Below are records; write all of them out exactly.

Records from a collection
···

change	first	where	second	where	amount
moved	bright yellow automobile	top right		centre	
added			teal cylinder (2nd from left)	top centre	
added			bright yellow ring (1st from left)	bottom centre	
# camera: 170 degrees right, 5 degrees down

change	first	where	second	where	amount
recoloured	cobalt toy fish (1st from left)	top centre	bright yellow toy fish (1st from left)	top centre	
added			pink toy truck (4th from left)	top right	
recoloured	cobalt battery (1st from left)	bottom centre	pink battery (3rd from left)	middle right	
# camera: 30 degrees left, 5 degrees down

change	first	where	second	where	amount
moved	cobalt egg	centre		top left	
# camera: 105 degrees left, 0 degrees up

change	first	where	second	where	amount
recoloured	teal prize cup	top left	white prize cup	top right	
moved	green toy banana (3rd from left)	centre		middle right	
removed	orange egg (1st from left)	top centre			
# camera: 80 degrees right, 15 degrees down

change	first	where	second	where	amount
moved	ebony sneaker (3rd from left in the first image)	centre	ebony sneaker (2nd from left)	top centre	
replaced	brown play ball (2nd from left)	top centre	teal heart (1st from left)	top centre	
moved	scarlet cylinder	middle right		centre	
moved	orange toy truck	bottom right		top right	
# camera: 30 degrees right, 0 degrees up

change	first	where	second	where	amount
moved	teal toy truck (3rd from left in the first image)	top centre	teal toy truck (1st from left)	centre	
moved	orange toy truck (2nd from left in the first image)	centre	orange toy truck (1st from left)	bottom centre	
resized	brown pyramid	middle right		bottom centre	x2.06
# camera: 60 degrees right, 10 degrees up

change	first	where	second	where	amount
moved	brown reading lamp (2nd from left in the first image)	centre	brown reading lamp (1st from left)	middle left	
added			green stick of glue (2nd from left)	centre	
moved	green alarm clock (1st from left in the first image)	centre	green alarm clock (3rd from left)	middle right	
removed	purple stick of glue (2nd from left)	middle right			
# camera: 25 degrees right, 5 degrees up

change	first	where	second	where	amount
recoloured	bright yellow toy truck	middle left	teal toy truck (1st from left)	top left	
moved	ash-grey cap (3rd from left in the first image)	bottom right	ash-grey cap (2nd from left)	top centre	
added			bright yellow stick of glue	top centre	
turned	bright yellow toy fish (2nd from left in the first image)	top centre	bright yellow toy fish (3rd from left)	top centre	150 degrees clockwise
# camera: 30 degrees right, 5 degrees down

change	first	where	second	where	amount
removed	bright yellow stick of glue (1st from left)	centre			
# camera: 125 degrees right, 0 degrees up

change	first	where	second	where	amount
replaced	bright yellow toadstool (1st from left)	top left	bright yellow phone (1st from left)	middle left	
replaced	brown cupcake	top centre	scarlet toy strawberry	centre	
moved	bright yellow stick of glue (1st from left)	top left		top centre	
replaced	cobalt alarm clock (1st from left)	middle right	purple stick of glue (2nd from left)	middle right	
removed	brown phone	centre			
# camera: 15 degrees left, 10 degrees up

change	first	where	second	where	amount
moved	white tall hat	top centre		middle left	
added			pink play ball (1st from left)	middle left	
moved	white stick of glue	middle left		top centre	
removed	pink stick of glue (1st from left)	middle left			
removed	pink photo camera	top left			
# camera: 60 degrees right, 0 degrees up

···

Your solution:
change	first	where	second	where	amount
moved	bright yellow automobile	top right		centre	
added			teal cylinder (2nd from left)	top centre	
added			bright yellow ring (1st from left)	bottom centre	
# camera: 170 degrees right, 5 degrees down

change	first	where	second	where	amount
recoloured	cobalt toy fish (1st from left)	top centre	bright yellow toy fish (1st from left)	top centre	
added			pink toy truck (4th from left)	top right	
recoloured	cobalt battery (1st from left)	bottom centre	pink battery (3rd from left)	middle right	
# camera: 30 degrees left, 5 degrees down

change	first	where	second	where	amount
moved	cobalt egg	centre		top left	
# camera: 105 degrees left, 0 degrees up

change	first	where	second	where	amount
recoloured	teal prize cup	top left	white prize cup	top right	
moved	green toy banana (3rd from left)	centre		middle right	
removed	orange egg (1st from left)	top centre			
# camera: 80 degrees right, 15 degrees down

change	first	where	second	where	amount
moved	ebony sneaker (3rd from left in the first image)	centre	ebony sneaker (2nd from left)	top centre	
replaced	brown play ball (2nd from left)	top centre	teal heart (1st from left)	top centre	
moved	scarlet cylinder	middle right		centre	
moved	orange toy truck	bottom right		top right	
# camera: 30 degrees right, 0 degrees up

change	first	where	second	where	amount
moved	teal toy truck (3rd from left in the first image)	top centre	teal toy truck (1st from left)	centre	
moved	orange toy truck (2nd from left in the first image)	centre	orange toy truck (1st from left)	bottom centre	
resized	brown pyramid	middle right		bottom centre	x2.06
# camera: 60 degrees right, 10 degrees up

change	first	where	second	where	amount
moved	brown reading lamp (2nd from left in the first image)	centre	brown reading lamp (1st from left)	middle left	
added			green stick of glue (2nd from left)	centre	
moved	green alarm clock (1st from left in the first image)	centre	green alarm clock (3rd from left)	middle right	
removed	purple stick of glue (2nd from left)	middle right			
# camera: 25 degrees right, 5 degrees up

change	first	where	second	where	amount
recoloured	bright yellow toy truck	middle left	teal toy truck (1st from left)	top left	
moved	ash-grey cap (3rd from left in the first image)	bottom right	ash-grey cap (2nd from left)	top centre	
added			bright yellow stick of glue	top centre	
turned	bright yellow toy fish (2nd from left in the first image)	top centre	bright yellow toy fish (3rd from left)	top centre	150 degrees clockwise
# camera: 30 degrees right, 5 degrees down

change	first	where	second	where	amount
removed	bright yellow stick of glue (1st from left)	centre			
# camera: 125 degrees right, 0 degrees up

change	first	where	second	where	amount
replaced	bright yellow toadstool (1st from left)	top left	bright yellow phone (1st from left)	middle left	
replaced	brown cupcake	top centre	scarlet toy strawberry	centre	
moved	bright yellow stick of glue (1st from left)	top left		top centre	
replaced	cobalt alarm clock (1st from left)	middle right	purple stick of glue (2nd from left)	middle right	
removed	brown phone	centre			
# camera: 15 degrees left, 10 degrees up

change	first	where	second	where	amount
moved	white tall hat	top centre		middle left	
added			pink play ball (1st from left)	middle left	
moved	white stick of glue	middle left		top centre	
removed	pink stick of glue (1st from left)	middle left			
removed	pink photo camera	top left			
# camera: 60 degrees right, 0 degrees up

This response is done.